■ PROBLEM DETAILS
Which lines run from the one containing "orange soap dispenser [773,69,817,178]" to the end of the records? Write them out exactly, both ends included, and nothing else.

-- SUPPLIED RECORDS follows --

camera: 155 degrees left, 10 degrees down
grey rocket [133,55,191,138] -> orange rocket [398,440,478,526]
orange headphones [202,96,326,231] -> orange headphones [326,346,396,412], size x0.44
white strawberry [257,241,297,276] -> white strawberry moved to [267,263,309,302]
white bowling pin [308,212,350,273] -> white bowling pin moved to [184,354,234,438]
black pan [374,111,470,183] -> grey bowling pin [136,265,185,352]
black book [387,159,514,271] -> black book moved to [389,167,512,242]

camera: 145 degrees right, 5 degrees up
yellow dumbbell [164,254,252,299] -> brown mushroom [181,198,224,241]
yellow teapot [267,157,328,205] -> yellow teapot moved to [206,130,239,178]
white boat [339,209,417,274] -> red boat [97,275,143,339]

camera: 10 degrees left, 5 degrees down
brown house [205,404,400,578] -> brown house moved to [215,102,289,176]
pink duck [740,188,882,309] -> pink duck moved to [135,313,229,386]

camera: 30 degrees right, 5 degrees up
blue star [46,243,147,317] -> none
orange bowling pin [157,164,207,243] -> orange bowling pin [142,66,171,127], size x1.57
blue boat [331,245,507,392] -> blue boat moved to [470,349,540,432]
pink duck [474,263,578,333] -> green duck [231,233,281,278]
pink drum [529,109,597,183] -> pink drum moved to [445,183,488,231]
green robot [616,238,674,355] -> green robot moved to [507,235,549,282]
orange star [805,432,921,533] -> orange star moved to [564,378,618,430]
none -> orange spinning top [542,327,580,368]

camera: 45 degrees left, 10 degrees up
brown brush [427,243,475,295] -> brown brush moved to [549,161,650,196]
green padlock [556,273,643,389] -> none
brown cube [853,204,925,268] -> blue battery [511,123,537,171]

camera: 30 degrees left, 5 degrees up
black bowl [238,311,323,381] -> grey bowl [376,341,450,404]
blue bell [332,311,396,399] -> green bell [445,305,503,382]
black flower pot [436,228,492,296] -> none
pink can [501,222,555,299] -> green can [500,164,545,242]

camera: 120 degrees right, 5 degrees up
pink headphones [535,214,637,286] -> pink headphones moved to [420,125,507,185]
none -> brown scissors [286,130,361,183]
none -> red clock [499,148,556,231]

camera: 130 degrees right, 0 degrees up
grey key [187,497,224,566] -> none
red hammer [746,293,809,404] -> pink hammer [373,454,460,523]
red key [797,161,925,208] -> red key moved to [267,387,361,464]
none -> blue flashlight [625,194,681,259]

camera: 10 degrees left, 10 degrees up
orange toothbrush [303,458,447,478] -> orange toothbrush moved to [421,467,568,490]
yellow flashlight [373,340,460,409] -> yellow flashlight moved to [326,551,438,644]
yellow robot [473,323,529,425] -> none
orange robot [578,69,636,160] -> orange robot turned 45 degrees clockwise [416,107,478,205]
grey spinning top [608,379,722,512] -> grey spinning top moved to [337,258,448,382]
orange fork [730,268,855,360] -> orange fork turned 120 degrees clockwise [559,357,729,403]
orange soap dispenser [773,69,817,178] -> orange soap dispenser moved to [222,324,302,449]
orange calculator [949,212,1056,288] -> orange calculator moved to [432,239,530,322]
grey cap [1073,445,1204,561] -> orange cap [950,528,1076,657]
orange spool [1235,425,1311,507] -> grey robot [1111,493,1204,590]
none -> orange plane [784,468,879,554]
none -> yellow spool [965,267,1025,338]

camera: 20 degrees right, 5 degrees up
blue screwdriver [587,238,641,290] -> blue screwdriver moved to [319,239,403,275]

-- SUPPLIED RECORDS concluded --

■ EXERCISE RESULT
orange soap dispenser [773,69,817,178] -> orange soap dispenser moved to [222,324,302,449]
orange calculator [949,212,1056,288] -> orange calculator moved to [432,239,530,322]
grey cap [1073,445,1204,561] -> orange cap [950,528,1076,657]
orange spool [1235,425,1311,507] -> grey robot [1111,493,1204,590]
none -> orange plane [784,468,879,554]
none -> yellow spool [965,267,1025,338]

camera: 20 degrees right, 5 degrees up
blue screwdriver [587,238,641,290] -> blue screwdriver moved to [319,239,403,275]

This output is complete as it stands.